## Your goal:
Copy the listing verbatim, excluding any images found in it.

*** Dataset Section Begins ***

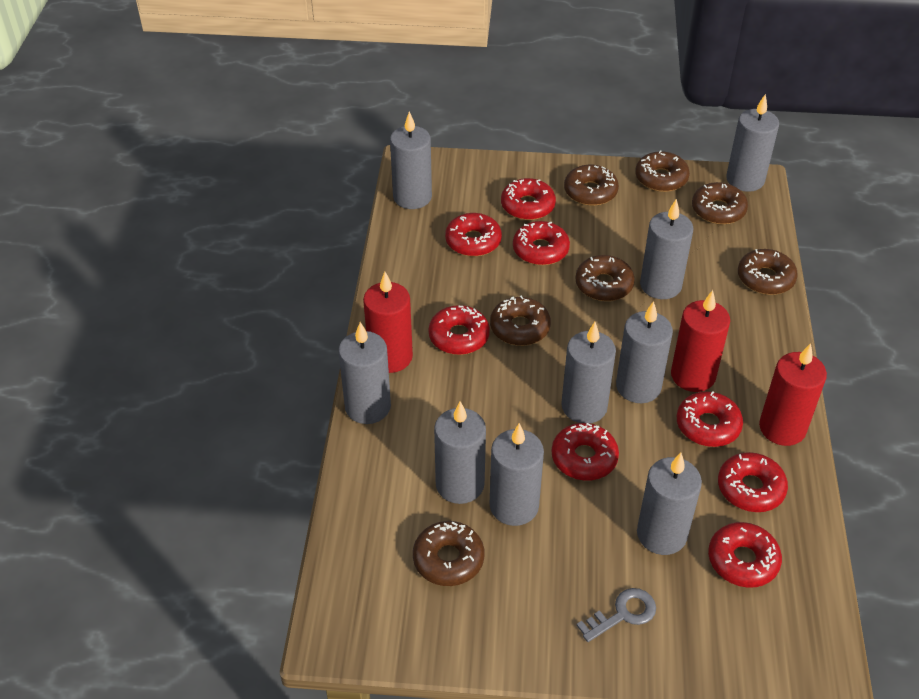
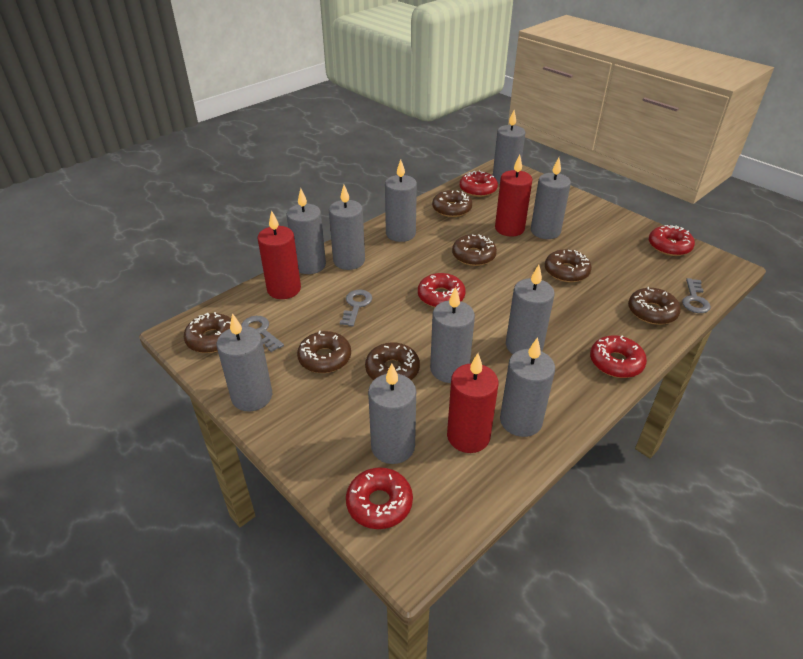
grey candle: 9 -> 10
grey key: 1 -> 3
red donut: 8 -> 5

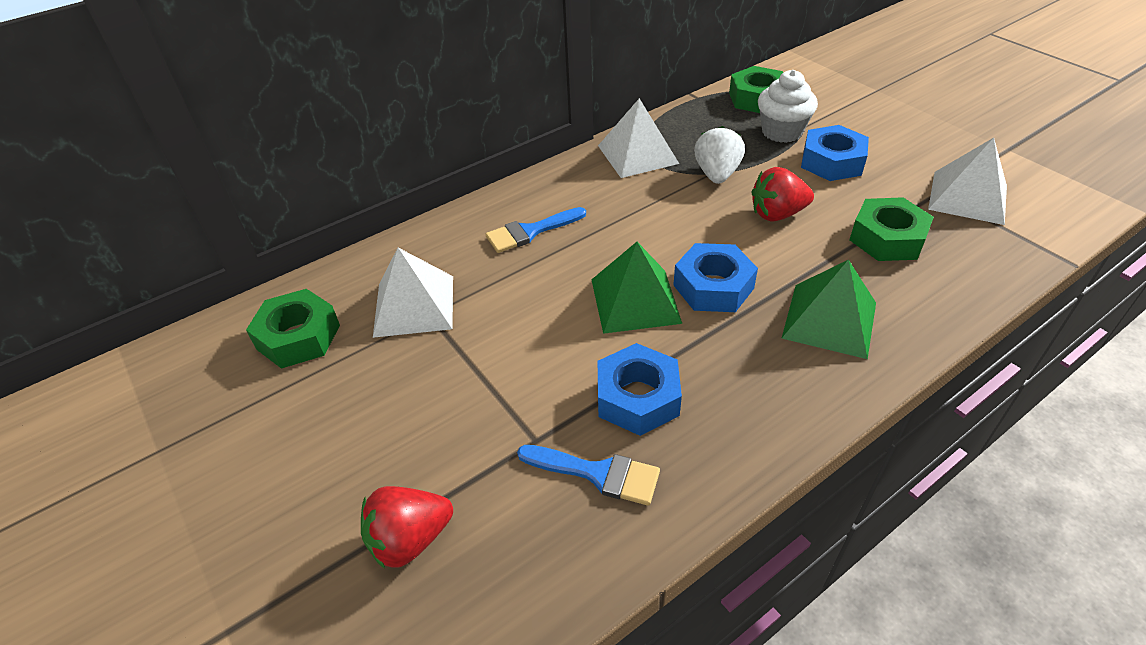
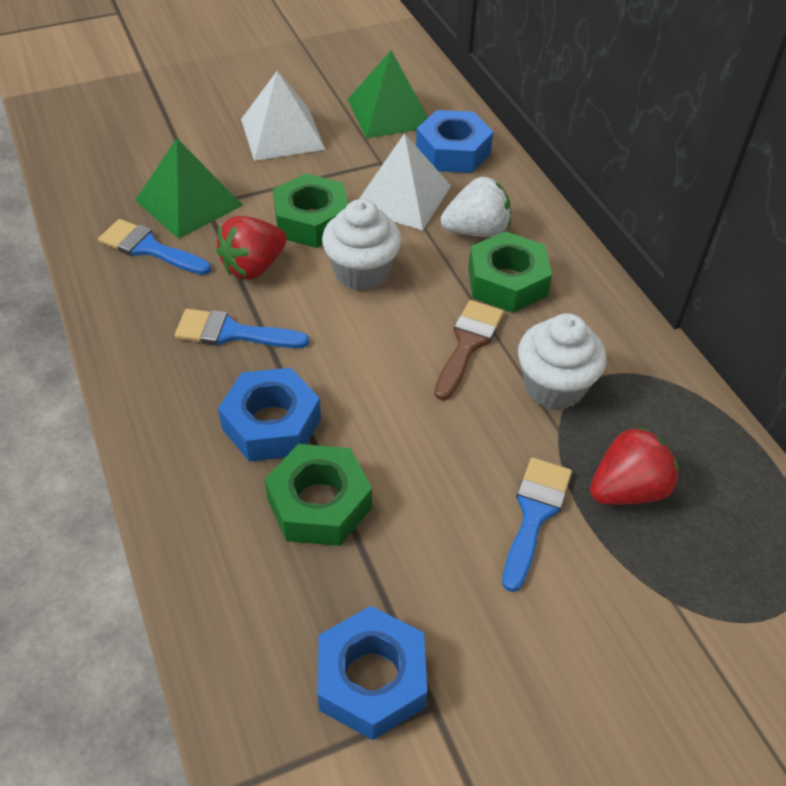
blue brush: 2 -> 3
brown brush: 0 -> 1
white cupcake: 1 -> 2
white pyramid: 3 -> 2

*** Dataset Section Ends ***

## Written response:
grey candle: 9 -> 10
grey key: 1 -> 3
red donut: 8 -> 5

blue brush: 2 -> 3
brown brush: 0 -> 1
white cupcake: 1 -> 2
white pyramid: 3 -> 2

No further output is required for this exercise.